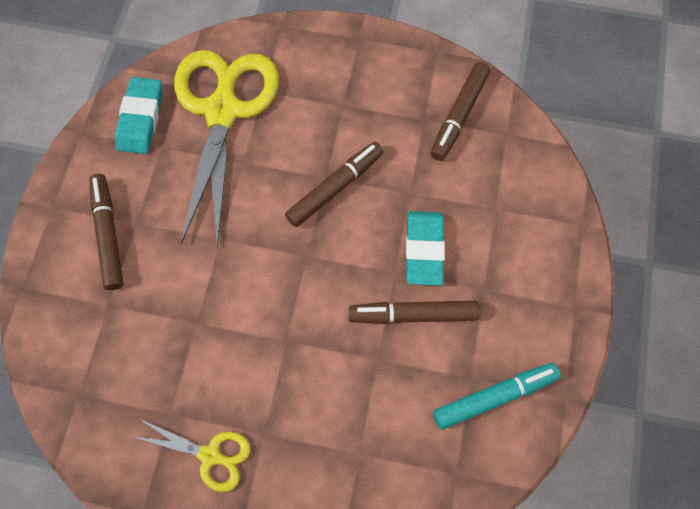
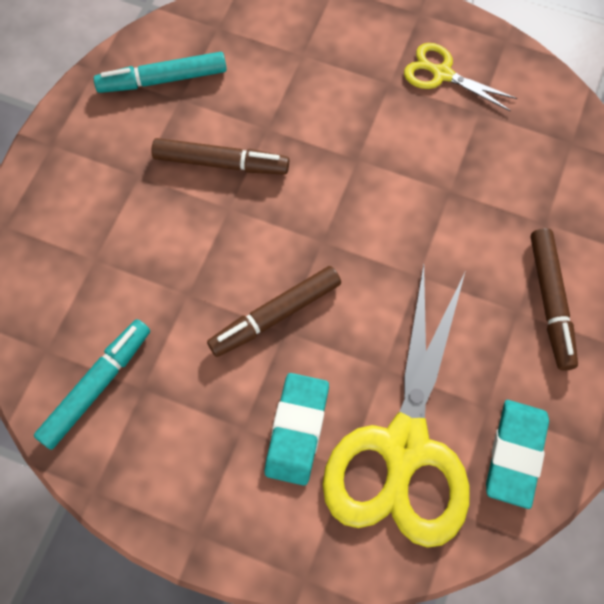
camera: 170 degrees left, 0 degrees up
(424, 250) = (190, 226): turquoise eraser -> turquoise eraser (297, 430)
(459, 116) = (96, 386): brown marker -> turquoise marker

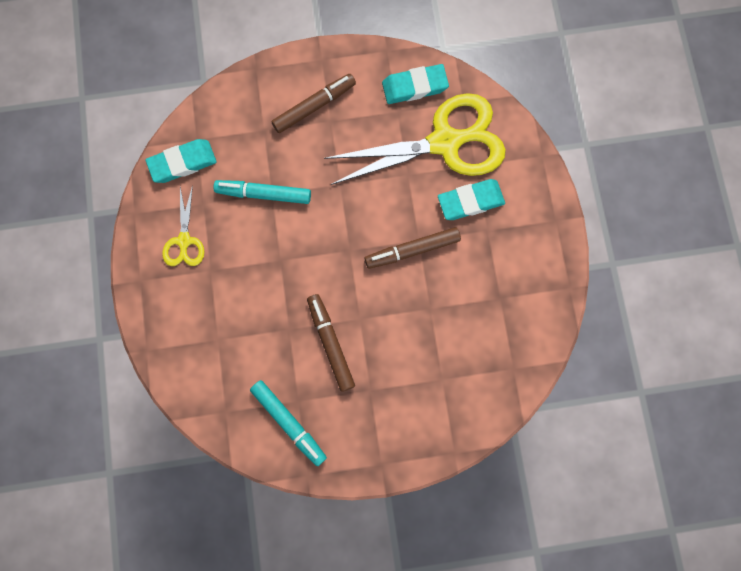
camera: 120 degrees left, 10 degrees up
(96, 386) = (514, 325): turquoise marker -> turquoise marker (264, 194)
(275, 315) = (412, 250): brown marker -> brown marker turned 135 degrees clockwise
(546, 115) = (182, 163): none -> turquoise eraser

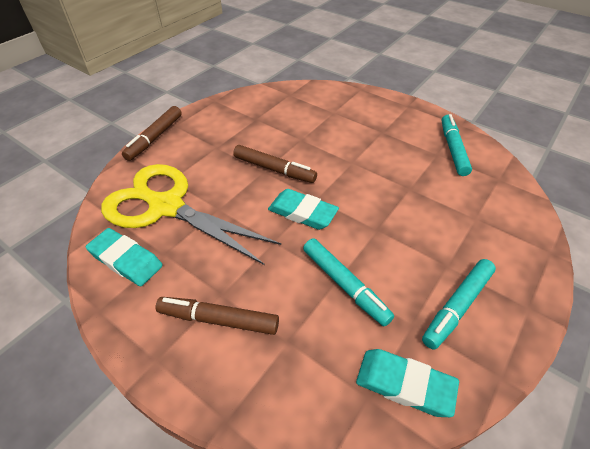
camera: 135 degrees left, 30 degrees down
(184, 241) = (457, 306): yellow scissors -> turquoise marker
(330, 343) = (386, 164): brown marker -> brown marker (155, 138)
(470, 201) = (203, 165): turquoise eraser -> turquoise eraser (302, 212)

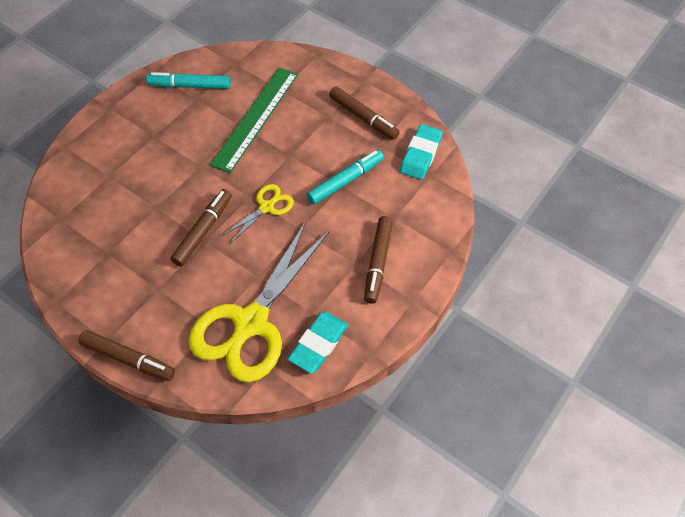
camera: 90 degrees left, 10 degrees up
(302, 212) = (266, 207): turquoise eraser -> yellow scissors
(424, 199) = (255, 118): none -> green ruler
(457, 306) = (363, 117): turquoise marker -> brown marker

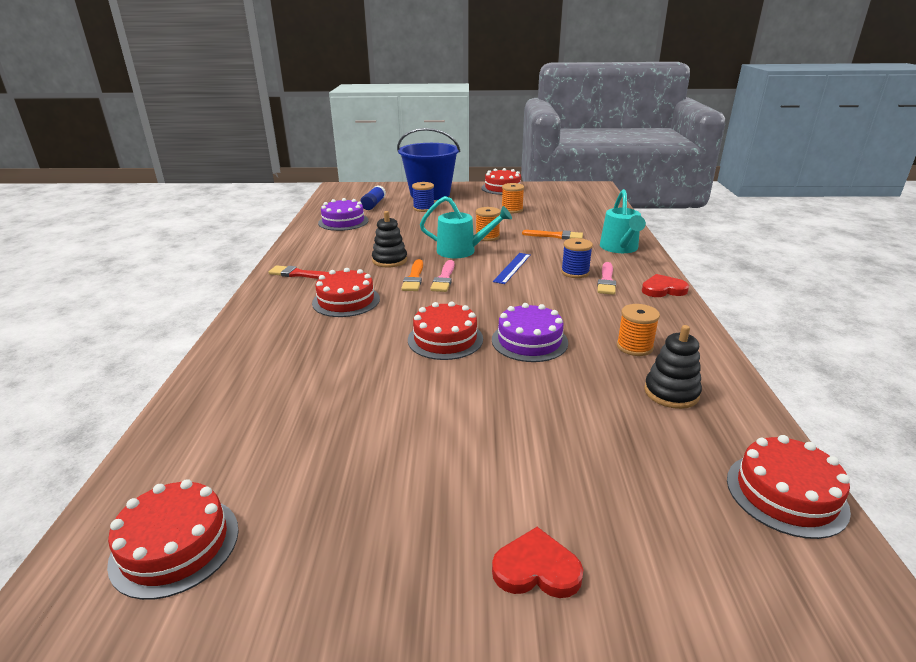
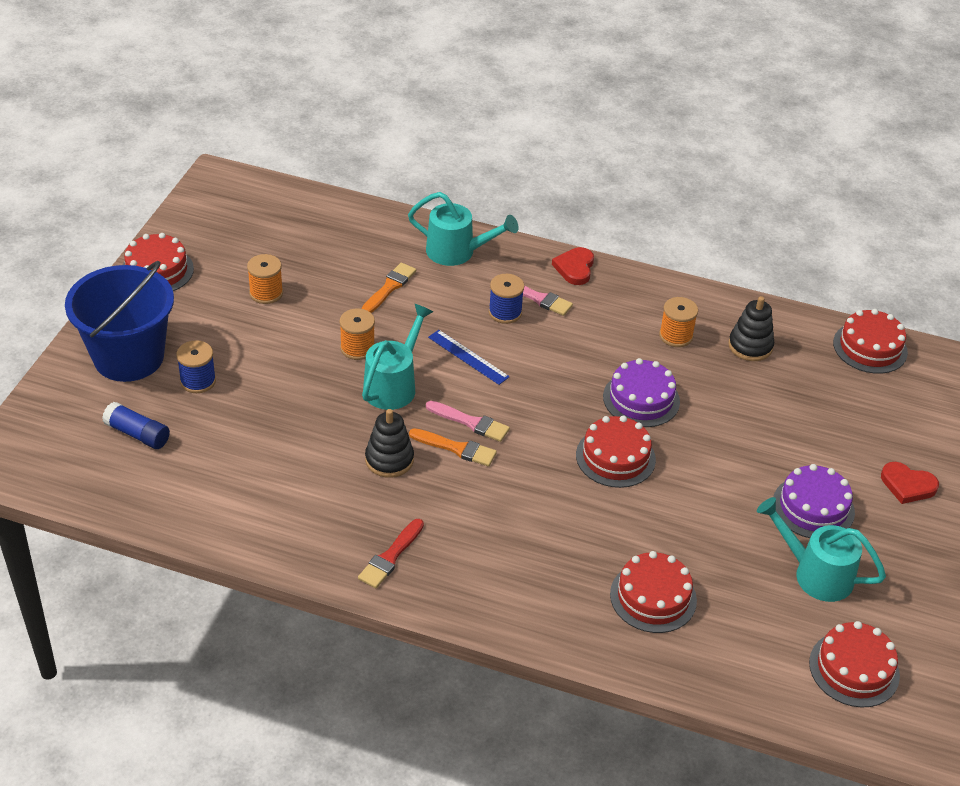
camera: 75 degrees left, 15 degrees up
(333, 488) = (815, 573): none -> turquoise watering can
(343, 222) = (202, 483): purple cake -> purple cake (813, 507)
(346, 301) = (493, 520): red cake -> red cake (653, 597)
(536, 569) = (907, 485): red heart -> red heart turned 90 degrees counterclockwise

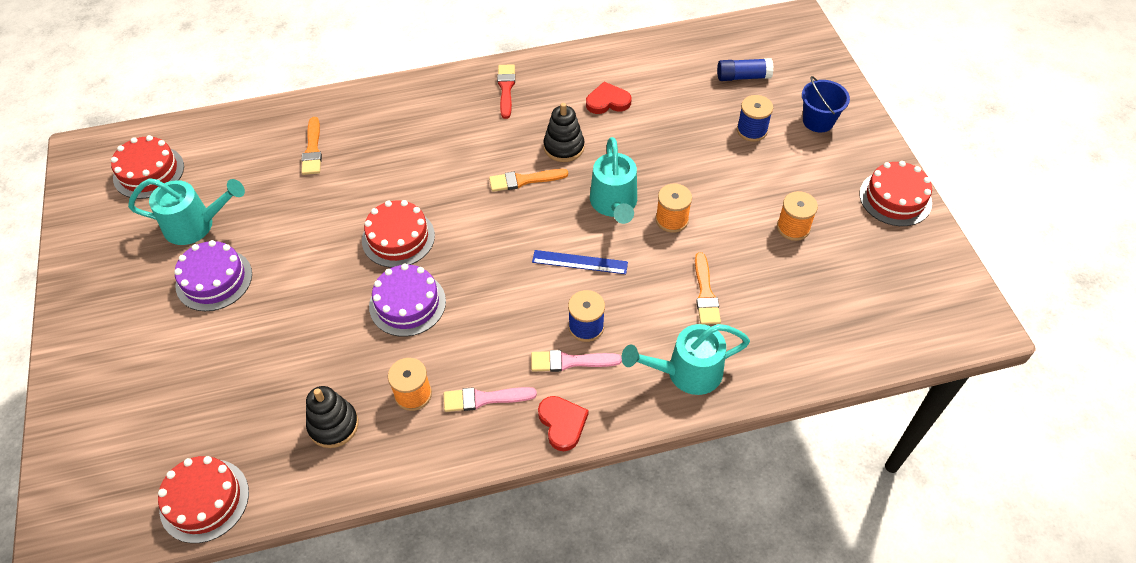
camera: 150 degrees right, 10 degrees up
(128, 357) = (818, 121): blue bucket -> blue bucket, size x0.51
(470, 422) = (530, 206): pink brush -> pink brush (484, 399)
(653, 597) = (312, 150): red cake -> orange brush
(907, 485) = (132, 346): red heart -> red heart (607, 101)

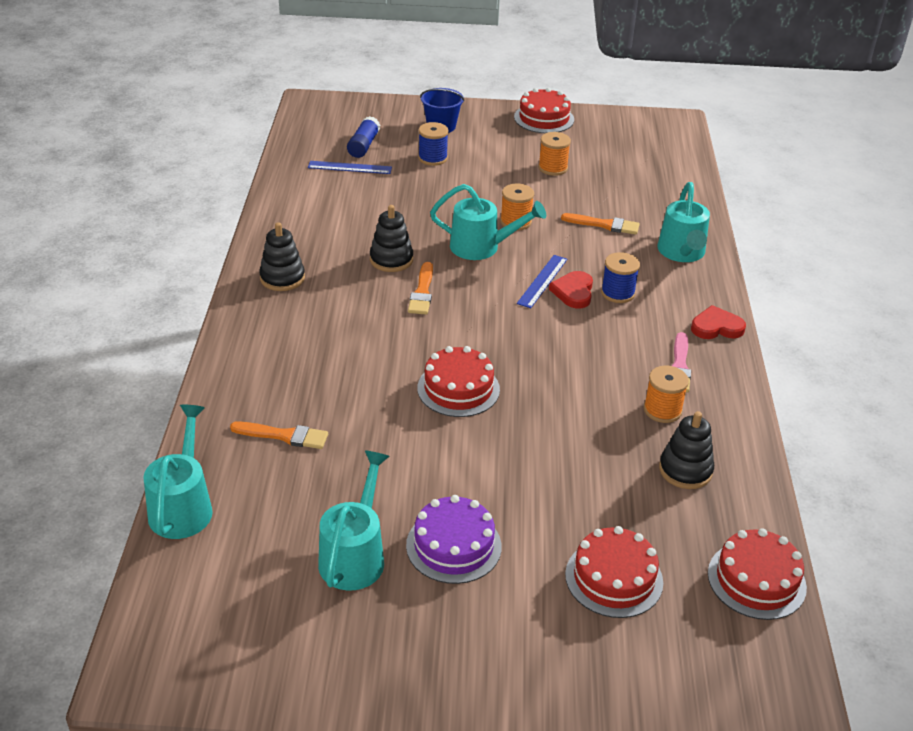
camera: 75 degrees left, 15 degrees down
(149, 172) = (229, 598): red cake -> red cake (614, 578)
(230, 122) = (183, 506): none -> turquoise watering can
(407, 304) = (550, 396): purple cake -> none
(506, 89) = (282, 278): red brush -> black stacking toy
(570, 361) = (653, 309): pink brush -> none
(607, 101) = (345, 221): red heart -> red heart (573, 292)
(698, 79) = (350, 167): none -> blue ruler

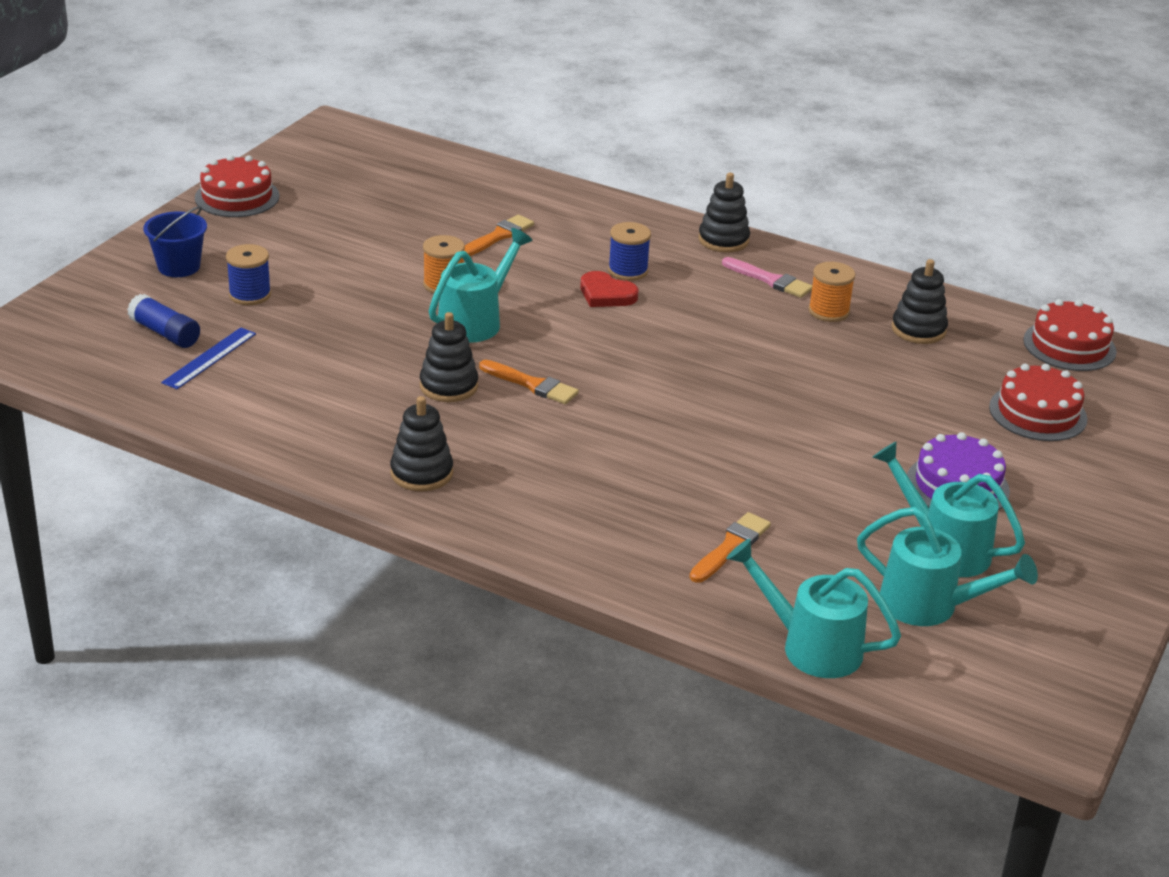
camera: 65 degrees left, 5 degrees down
(458, 389) = (722, 413): red cake -> none
(542, 281) = (572, 305): blue ruler -> none
(553, 168) = (354, 227): orange spool -> none
(682, 253) = (588, 213): turquoise watering can -> turquoise watering can (930, 606)
(716, 327) = (723, 240): red heart -> black stacking toy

## WORK ITEM
Repeat each line of the material exactly, please, and skip every picture.

## EXERCISE RESPONSE
camera: 170 degrees left, 0 degrees up
(424, 250) = (190, 226): turquoise eraser -> turquoise eraser (297, 430)
(459, 116) = (96, 386): brown marker -> turquoise marker

camera: 120 degrees left, 10 degrees up
(96, 386) = (514, 325): turquoise marker -> turquoise marker (264, 194)
(275, 315) = (412, 250): brown marker -> brown marker turned 135 degrees clockwise
(546, 115) = (182, 163): none -> turquoise eraser

camera: 135 degrees left, 30 degrees down
(184, 241) = (457, 306): yellow scissors -> turquoise marker
(330, 343) = (386, 164): brown marker -> brown marker (155, 138)
(470, 201) = (203, 165): turquoise eraser -> turquoise eraser (302, 212)

camera: 90 degrees left, 10 degrees up
(302, 212) = (266, 207): turquoise eraser -> yellow scissors
(424, 199) = (255, 118): none -> green ruler
(457, 306) = (363, 117): turquoise marker -> brown marker

camera: 75 degrees left, 15 degrees up
(333, 488) = (815, 573): none -> turquoise watering can
(343, 222) = (202, 483): purple cake -> purple cake (813, 507)
(346, 301) = (493, 520): red cake -> red cake (653, 597)
(536, 569) = (907, 485): red heart -> red heart turned 90 degrees counterclockwise

camera: 150 degrees right, 10 degrees up
(128, 357) = (818, 121): blue bucket -> blue bucket, size x0.51
(470, 422) = (530, 206): pink brush -> pink brush (484, 399)
(653, 597) = (312, 150): red cake -> orange brush
(907, 485) = (132, 346): red heart -> red heart (607, 101)

camera: 75 degrees left, 15 degrees down
(149, 172) = (229, 598): red cake -> red cake (614, 578)
(230, 122) = (183, 506): none -> turquoise watering can
(407, 304) = (550, 396): purple cake -> none
(506, 89) = (282, 278): red brush -> black stacking toy
(570, 361) = (653, 309): pink brush -> none
(607, 101) = (345, 221): red heart -> red heart (573, 292)
(698, 79) = (350, 167): none -> blue ruler

camera: 65 degrees left, 5 degrees down
(458, 389) = (722, 413): red cake -> none
(542, 281) = (572, 305): blue ruler -> none
(553, 168) = (354, 227): orange spool -> none
(682, 253) = (588, 213): turquoise watering can -> turquoise watering can (930, 606)
(716, 327) = (723, 240): red heart -> black stacking toy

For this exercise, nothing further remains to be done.